====== INPUT RECORDS
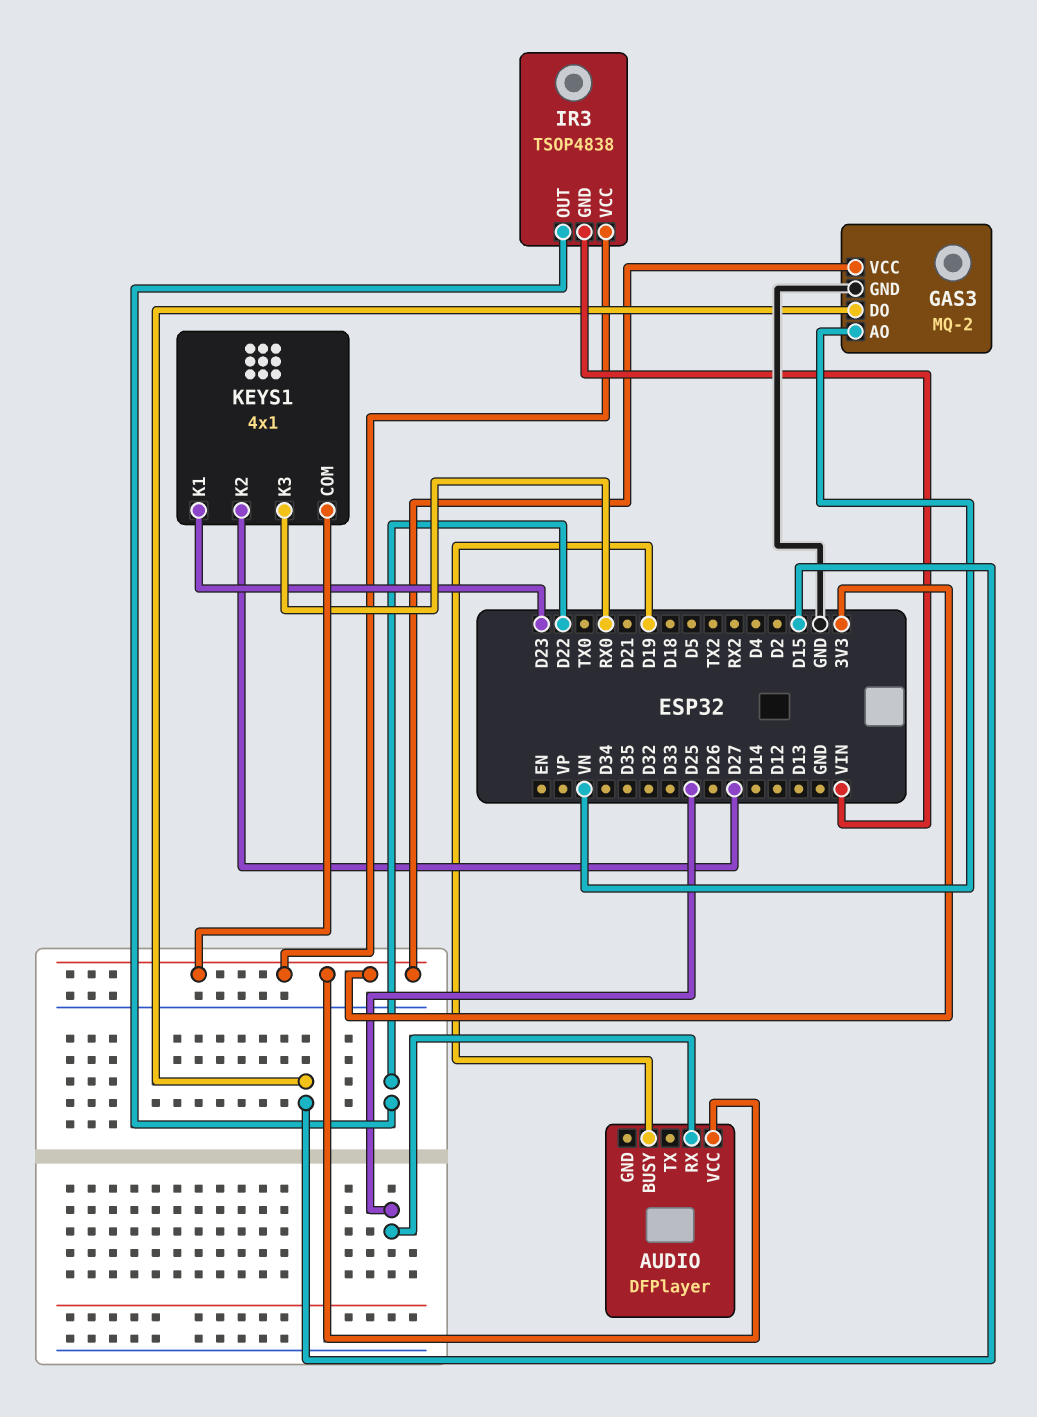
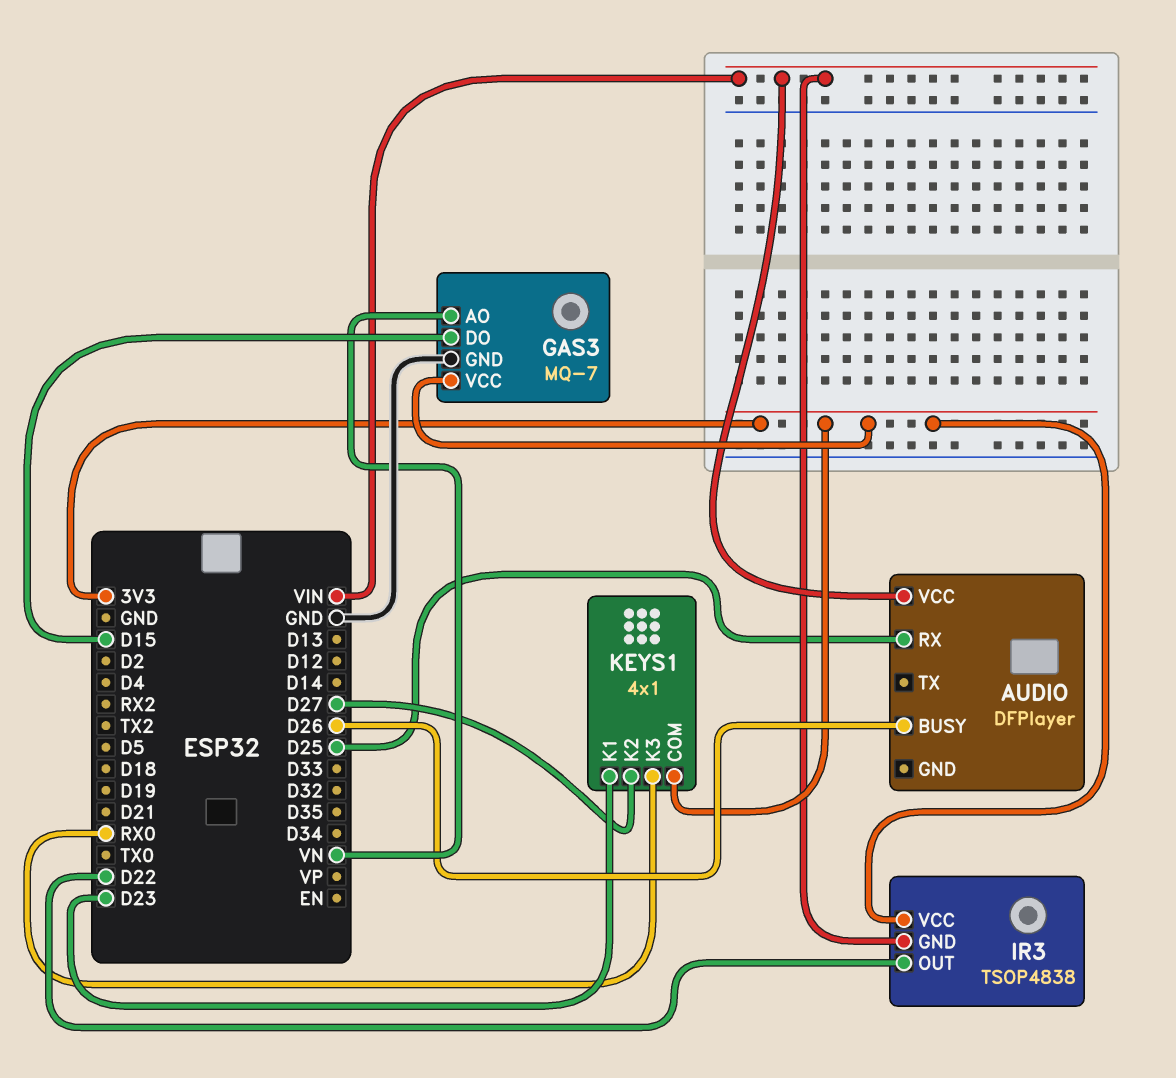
AUDIO pin BUSY: D19 -> D26
AUDIO pin VCC: 3V3 -> VIN
GAS3: MQ-2 -> MQ-7

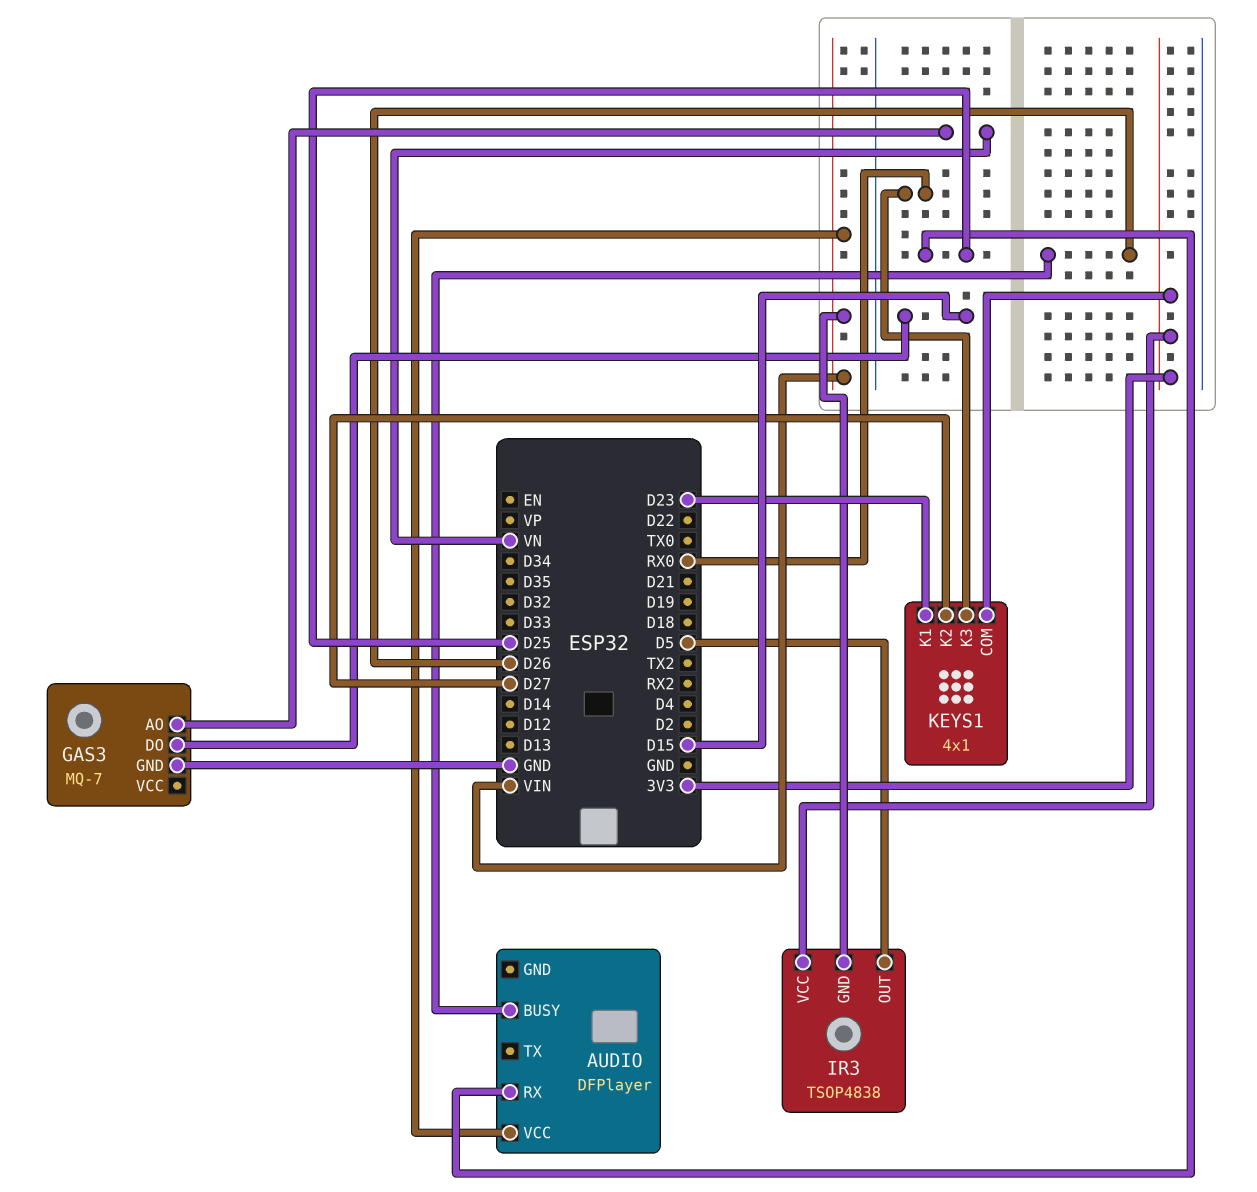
GAS3 pin VCC: 3V3 -> none
IR3 pin OUT: D22 -> D5

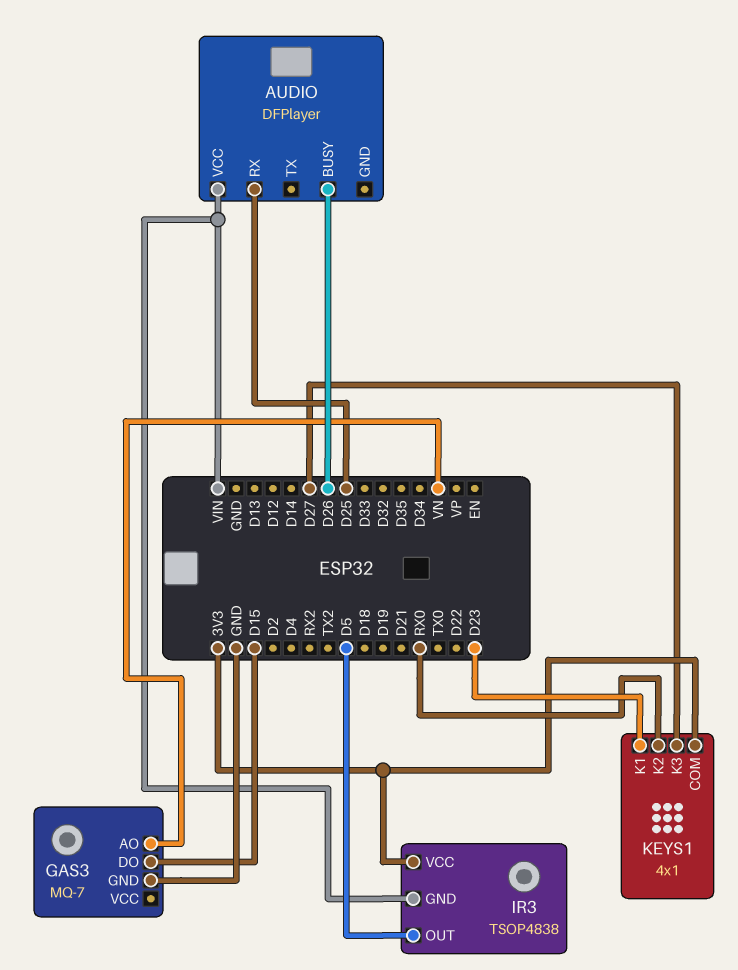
KEYS1 pin K2: D27 -> RX0
KEYS1 pin K3: RX0 -> D27

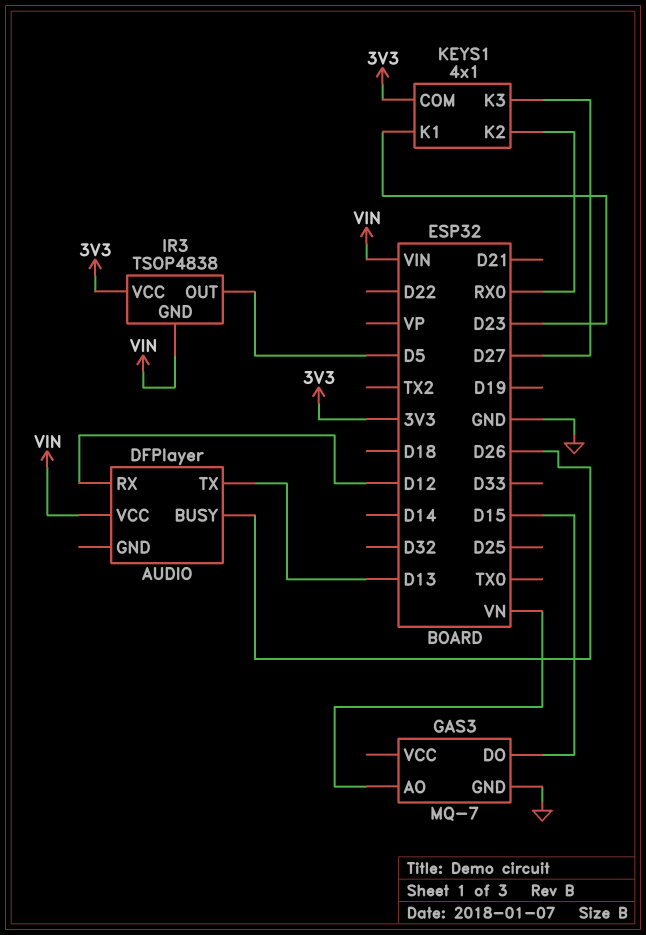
AUDIO pin RX: D25 -> D12
AUDIO pin TX: none -> D13

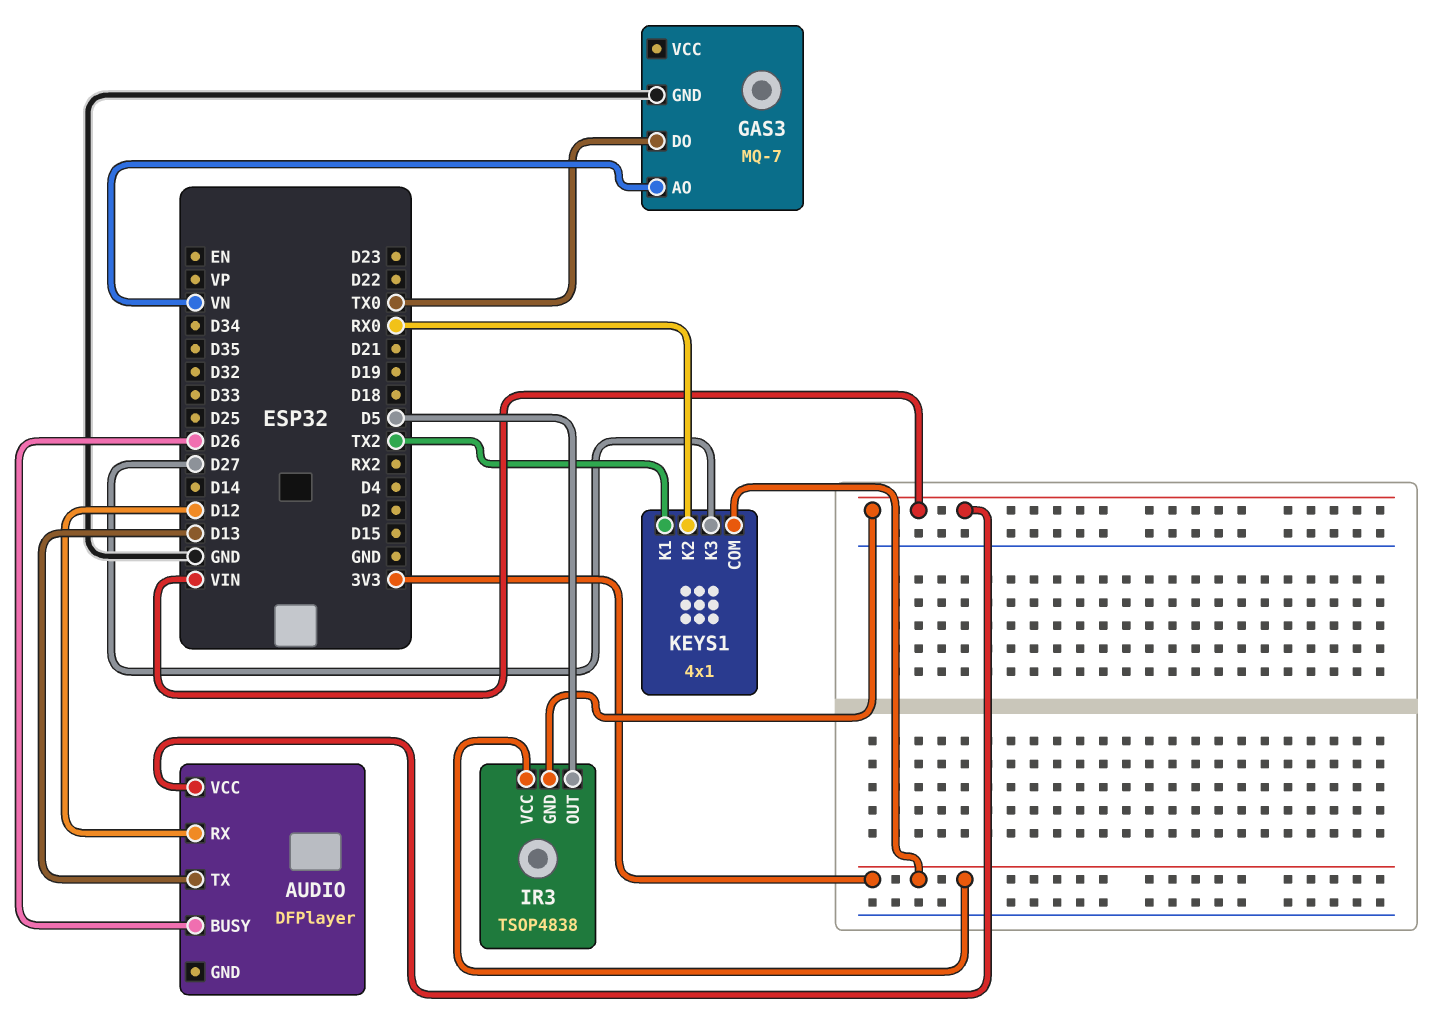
GAS3 pin DO: D15 -> TX0
KEYS1 pin K1: D23 -> TX2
============
WHAT IS NEEDED: The answer must consist of every line from the entries above that contains "none".

TASK RESULT:
GAS3 pin VCC: 3V3 -> none
AUDIO pin TX: none -> D13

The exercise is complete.